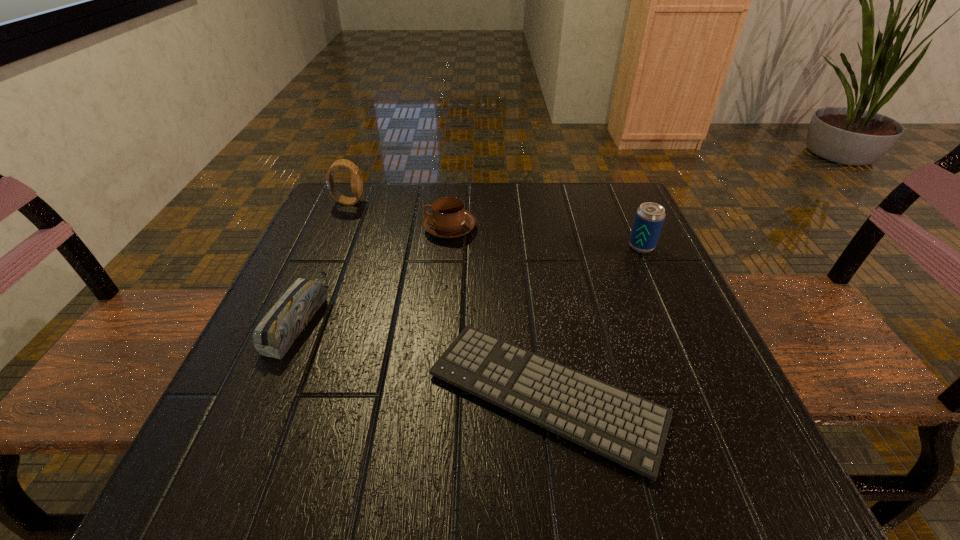
This screenshot has height=540, width=960. I want to click on free space that satisfies the following two spatial constraints: 1. on the back side of the pencil box; 2. on the left side of the rightmost object, so click(x=329, y=246).

Image resolution: width=960 pixels, height=540 pixels. Find the location of `vacant space that satisfies the following two spatial constraints: 1. on the face of the watch; 2. on the back side of the beer can`. vacant space that satisfies the following two spatial constraints: 1. on the face of the watch; 2. on the back side of the beer can is located at coordinates (329, 246).

This screenshot has width=960, height=540. I want to click on blank space that satisfies the following two spatial constraints: 1. on the face of the watch; 2. on the back side of the computer keyboard, so click(266, 394).

Locate an element on the screen. This screenshot has width=960, height=540. vacant region that satisfies the following two spatial constraints: 1. on the side of the cappuccino with the handle; 2. on the back side of the shortest object is located at coordinates (435, 394).

You are a GUI agent. You are given a task and a screenshot of the screen. Output one action in this format:
    pyautogui.click(x=<x>, y=<y>)
    Task: Click on the free space in the image that satisfies the following two spatial constraints: 1. on the face of the beer can; 2. on the left side of the watch
    The height and width of the screenshot is (540, 960).
    Given the screenshot: What is the action you would take?
    pyautogui.click(x=329, y=246)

-*-*-

Convert the items above into a JSON list of strings with one string per line, leaving out blank lines and the pictures.

EXPECTED ANSWER
[
  "This screenshot has height=540, width=960. I want to click on free space that satisfies the following two spatial constraints: 1. on the back side of the pencil box; 2. on the left side of the rightmost object, so click(x=329, y=246).",
  "Image resolution: width=960 pixels, height=540 pixels. Find the location of `vacant space that satisfies the following two spatial constraints: 1. on the face of the watch; 2. on the back side of the beer can`. vacant space that satisfies the following two spatial constraints: 1. on the face of the watch; 2. on the back side of the beer can is located at coordinates (329, 246).",
  "This screenshot has width=960, height=540. I want to click on blank space that satisfies the following two spatial constraints: 1. on the face of the watch; 2. on the back side of the computer keyboard, so click(266, 394).",
  "Locate an element on the screen. This screenshot has width=960, height=540. vacant region that satisfies the following two spatial constraints: 1. on the side of the cappuccino with the handle; 2. on the back side of the shortest object is located at coordinates (435, 394).",
  "You are a GUI agent. You are given a task and a screenshot of the screen. Output one action in this format:",
  "    pyautogui.click(x=<x>, y=<y>)",
  "    Task: Click on the free space in the image that satisfies the following two spatial constraints: 1. on the face of the beer can; 2. on the left side of the watch",
  "    The height and width of the screenshot is (540, 960).",
  "    Given the screenshot: What is the action you would take?",
  "    pyautogui.click(x=329, y=246)"
]